EXERCISE GOAL:
For the entries that follow, tally the lines holding the string "LIGHT". Give the total and nothing else.

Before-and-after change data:
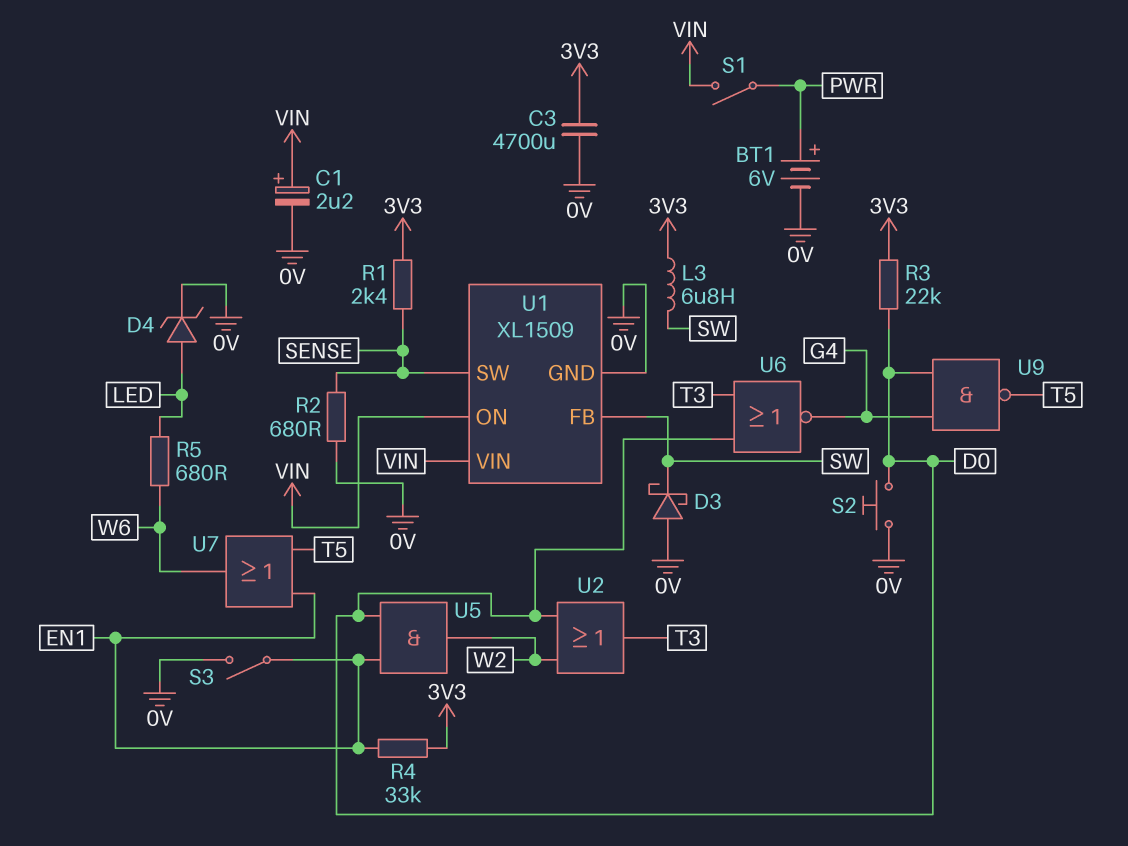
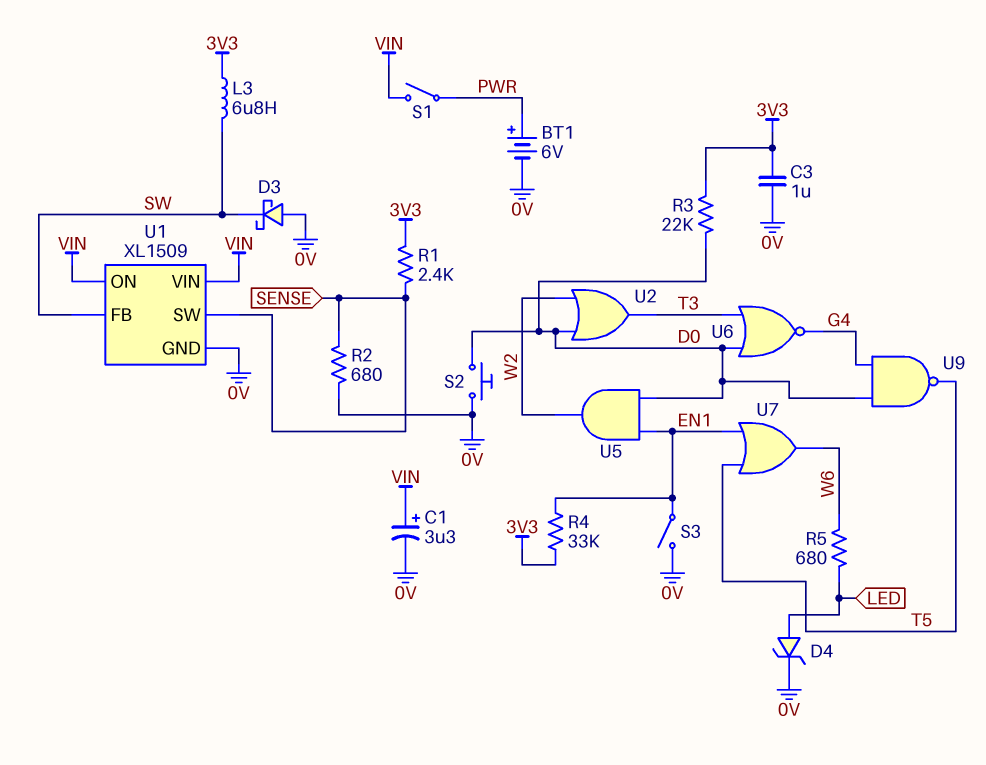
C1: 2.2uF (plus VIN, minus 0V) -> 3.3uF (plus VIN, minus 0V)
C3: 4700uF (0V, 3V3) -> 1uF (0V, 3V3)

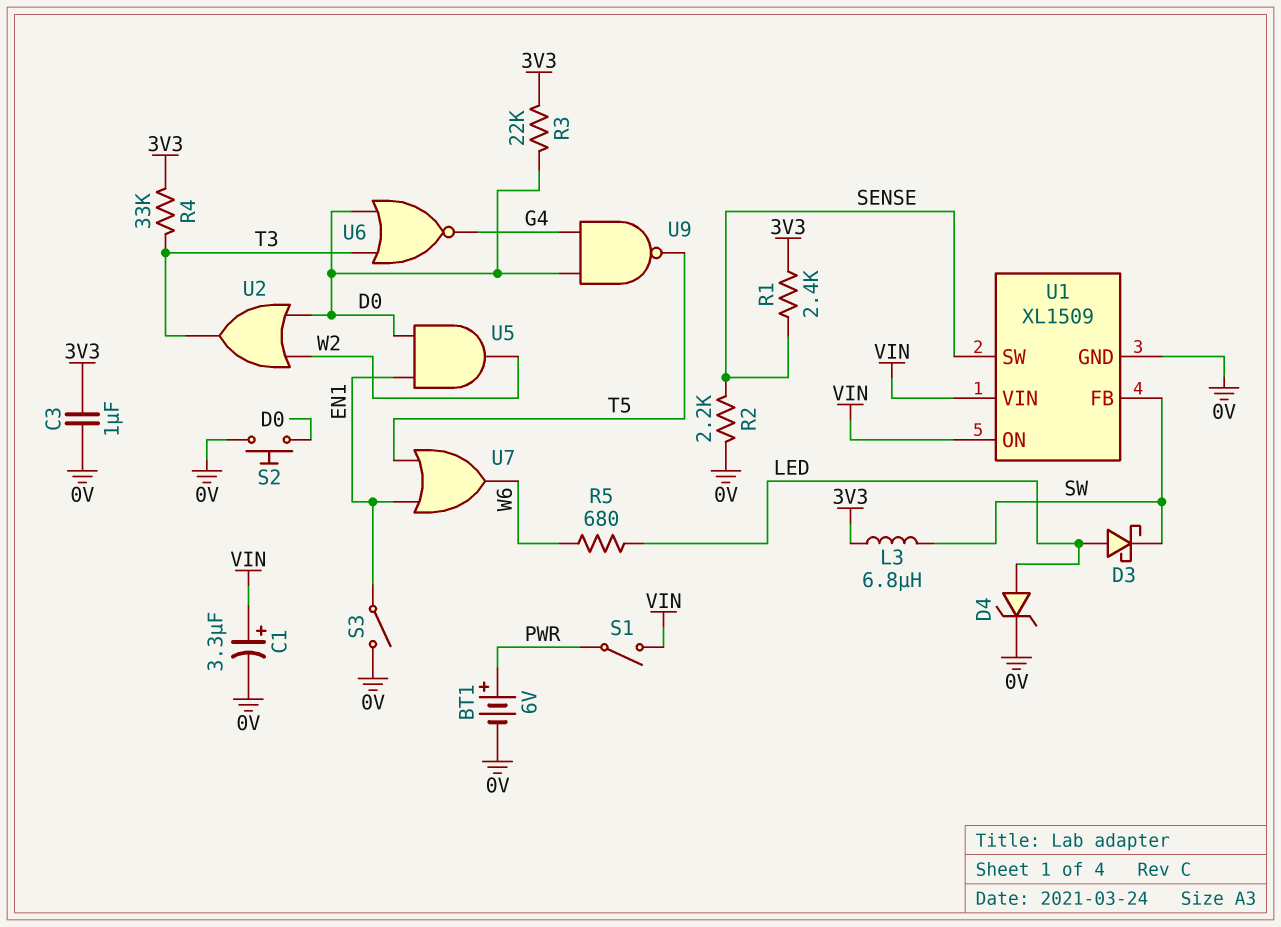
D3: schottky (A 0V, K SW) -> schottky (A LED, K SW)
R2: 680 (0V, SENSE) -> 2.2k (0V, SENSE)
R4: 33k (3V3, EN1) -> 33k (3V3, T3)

* * *

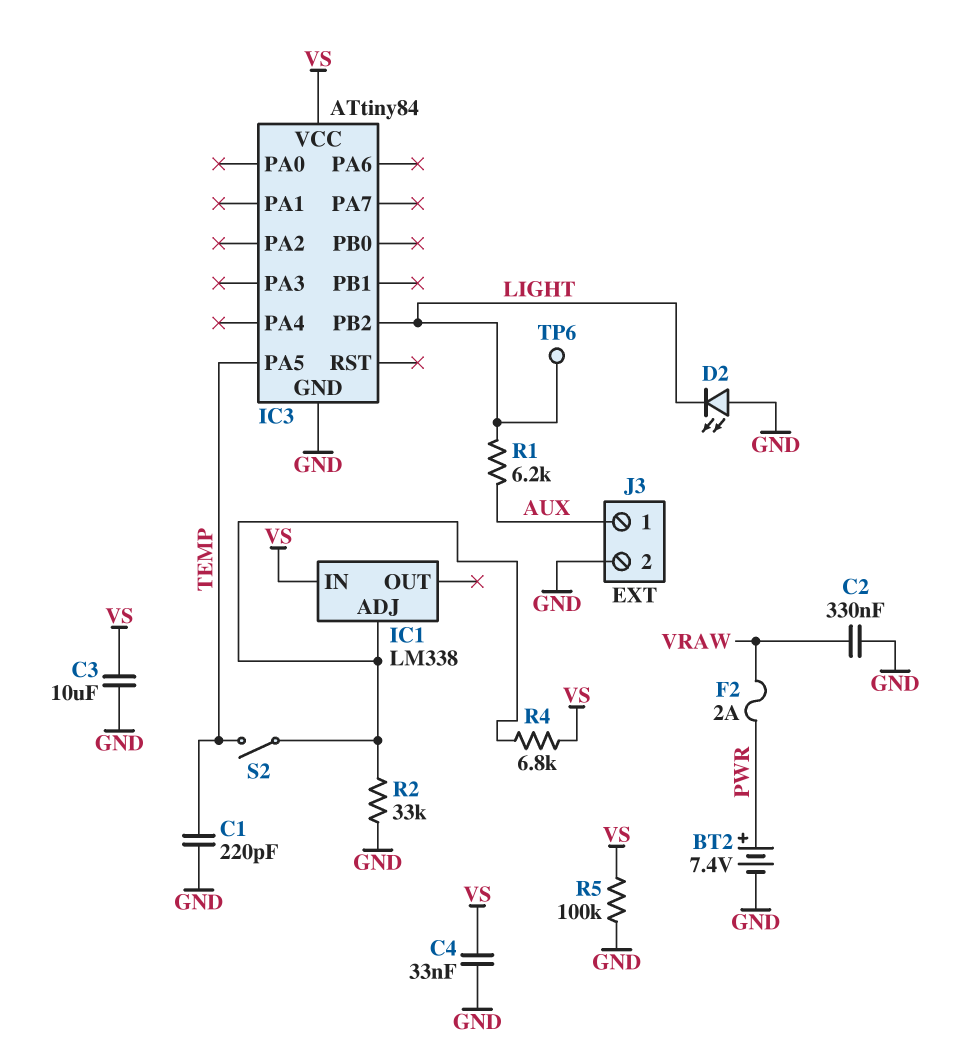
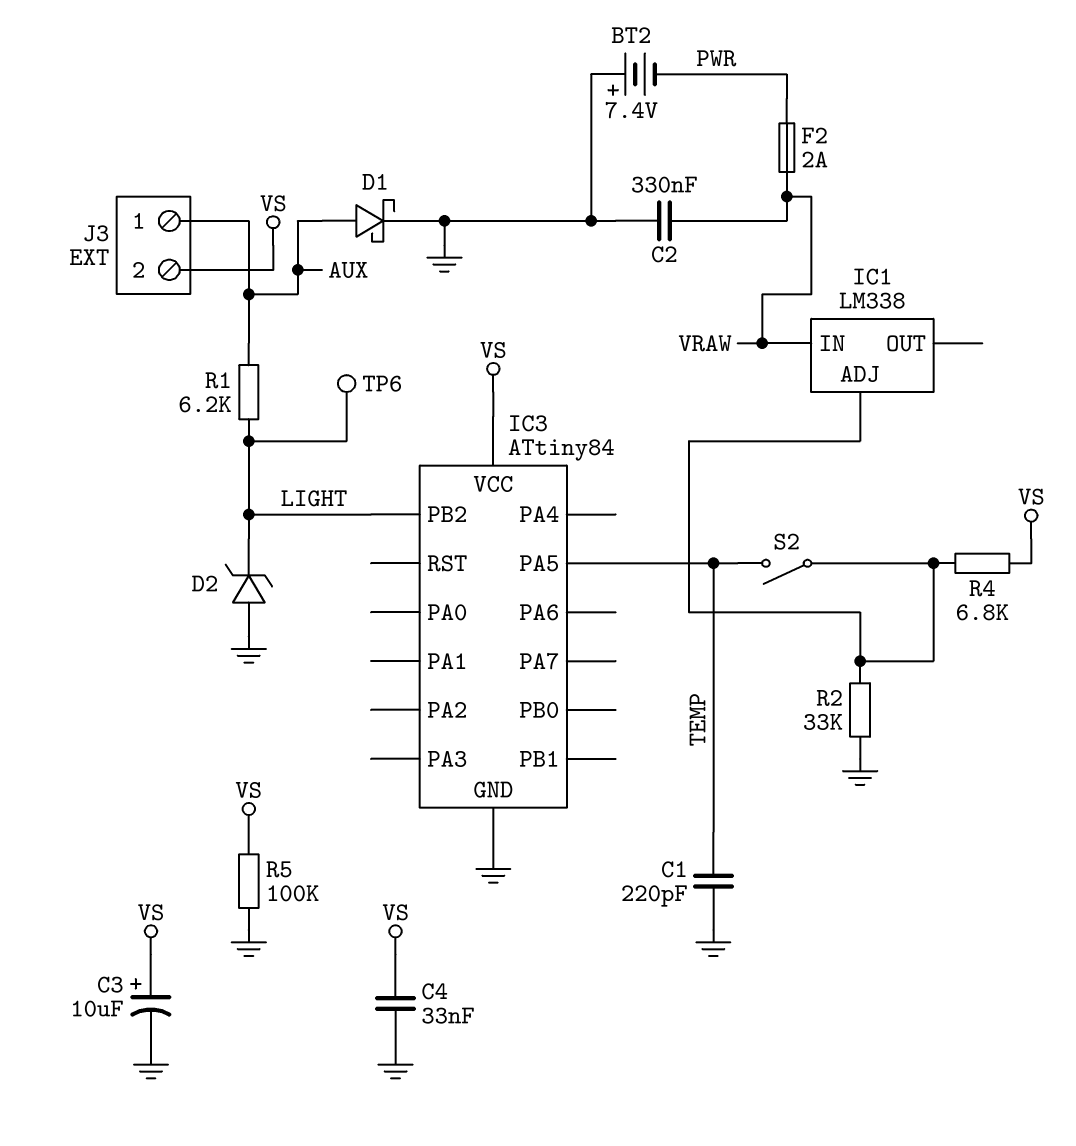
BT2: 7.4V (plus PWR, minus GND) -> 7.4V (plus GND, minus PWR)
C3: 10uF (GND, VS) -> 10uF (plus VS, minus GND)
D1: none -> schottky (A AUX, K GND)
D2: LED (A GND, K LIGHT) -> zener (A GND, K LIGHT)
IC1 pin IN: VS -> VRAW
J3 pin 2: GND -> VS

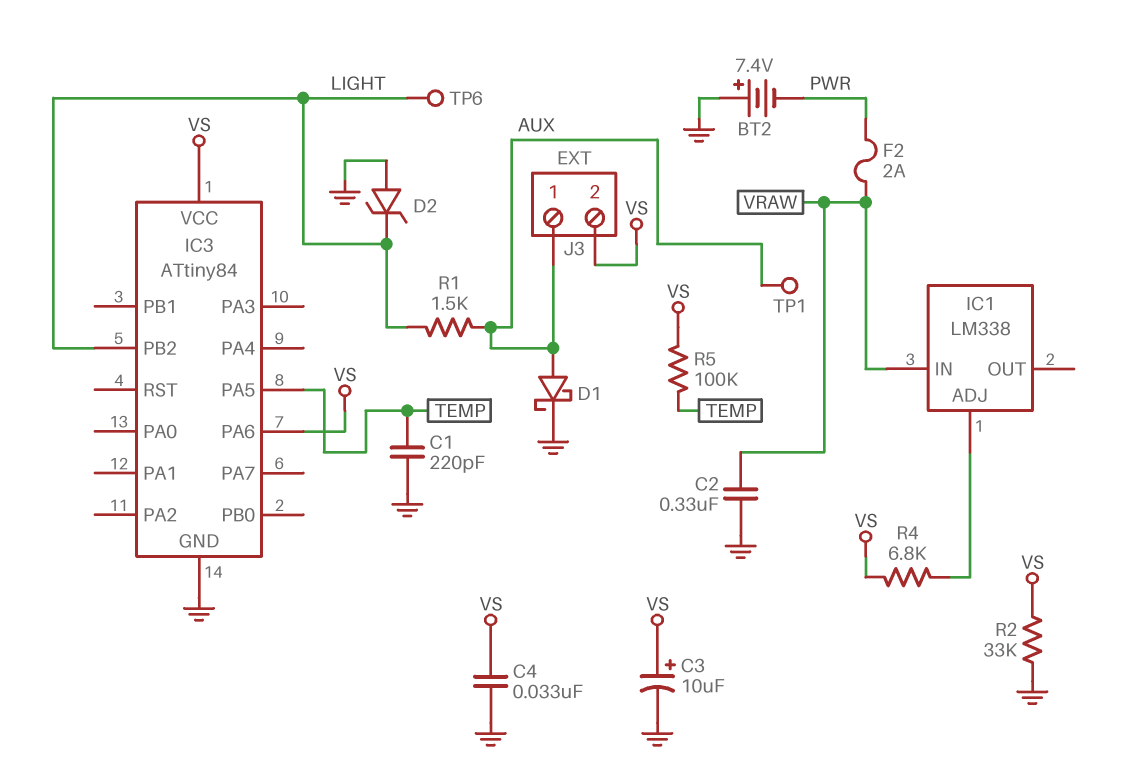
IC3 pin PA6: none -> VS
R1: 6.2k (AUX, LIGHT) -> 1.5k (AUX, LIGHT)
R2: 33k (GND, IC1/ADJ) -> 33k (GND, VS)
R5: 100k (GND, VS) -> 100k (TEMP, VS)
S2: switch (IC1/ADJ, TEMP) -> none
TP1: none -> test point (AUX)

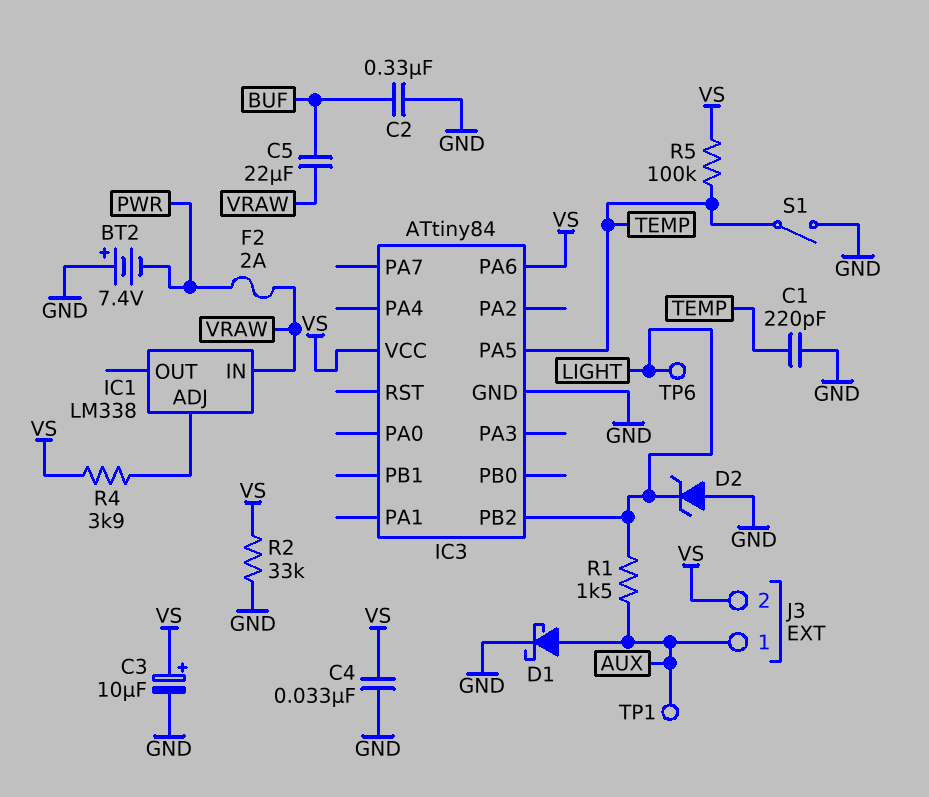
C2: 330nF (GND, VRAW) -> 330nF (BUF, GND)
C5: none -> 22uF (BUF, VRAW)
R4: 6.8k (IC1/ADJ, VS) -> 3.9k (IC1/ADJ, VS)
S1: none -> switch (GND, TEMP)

SOLUTION FOR THIS TASK:
2